> [Problem to work on]: Provide only the number of lines in the following data that contain "type".

> [Data shown]:

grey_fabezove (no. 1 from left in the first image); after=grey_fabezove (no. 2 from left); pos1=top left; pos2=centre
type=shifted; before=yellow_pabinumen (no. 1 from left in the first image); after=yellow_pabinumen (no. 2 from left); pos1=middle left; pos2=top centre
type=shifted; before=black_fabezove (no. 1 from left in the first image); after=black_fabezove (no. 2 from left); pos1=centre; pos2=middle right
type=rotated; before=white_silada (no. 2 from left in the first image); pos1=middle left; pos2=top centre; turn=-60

> [Exercise solution]: 3